• Edit tracking data:
-*-
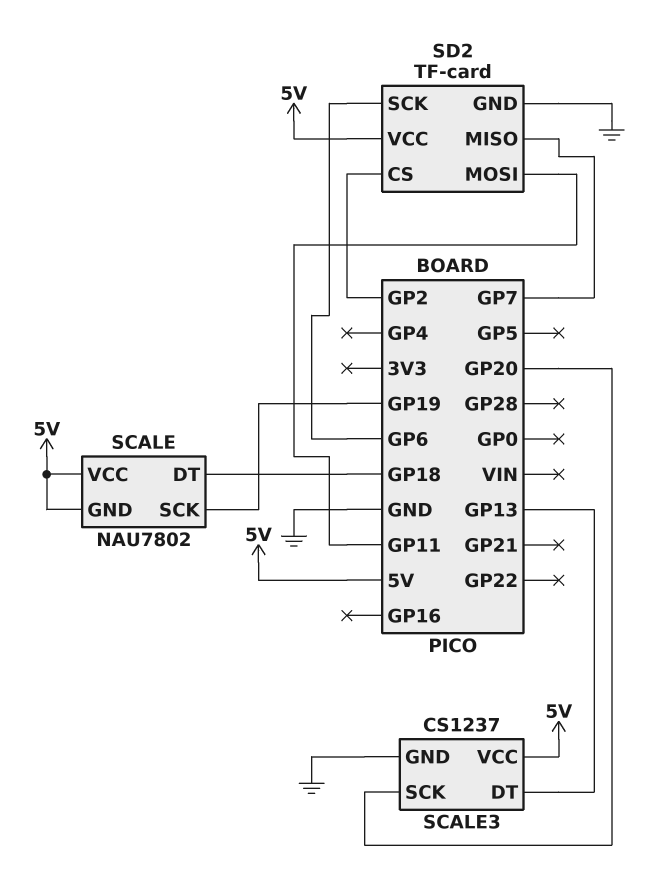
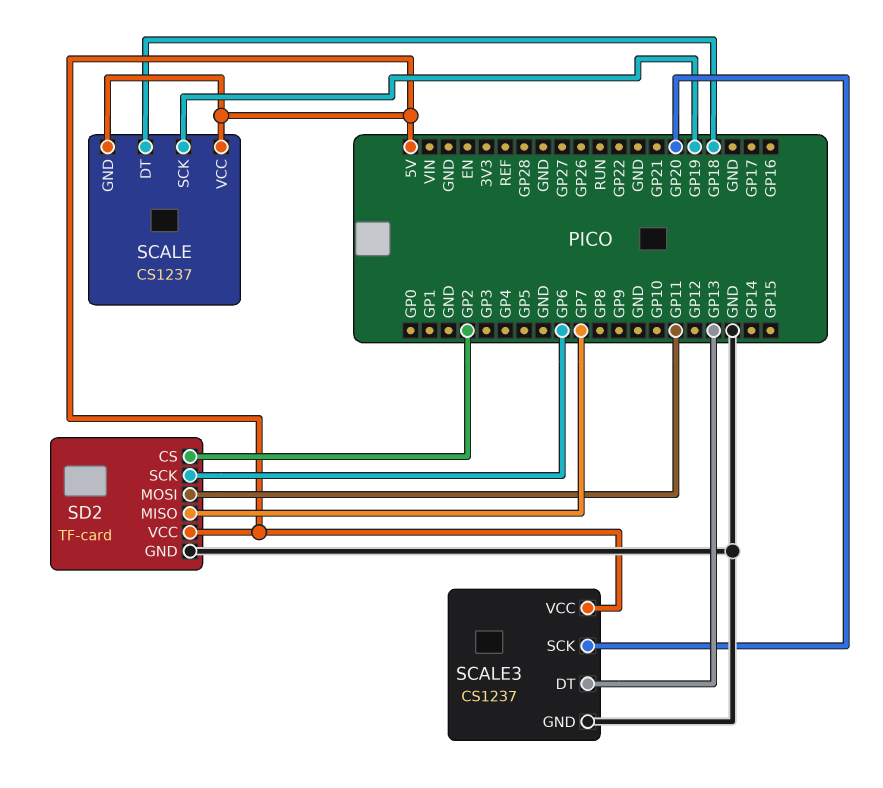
SCALE: NAU7802 -> CS1237

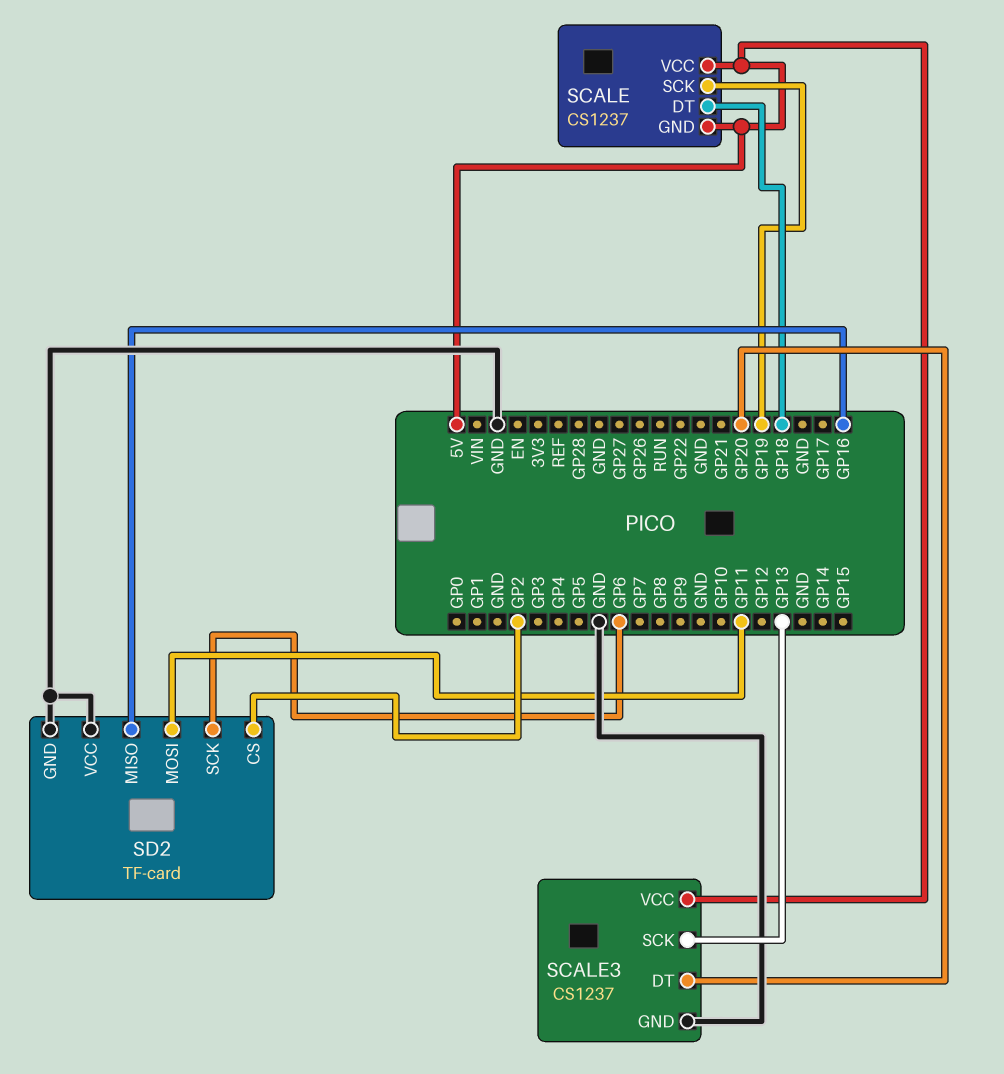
SCALE3 pin DT: GP13 -> GP20
SCALE3 pin SCK: GP20 -> GP13
SD2 pin MISO: GP7 -> GP16
SD2 pin VCC: 5V -> GND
-*-
• Exercise details: When you copy the data above, reproduce each line exactly and skip every image.

• Response:
SCALE: NAU7802 -> CS1237

SCALE3 pin DT: GP13 -> GP20
SCALE3 pin SCK: GP20 -> GP13
SD2 pin MISO: GP7 -> GP16
SD2 pin VCC: 5V -> GND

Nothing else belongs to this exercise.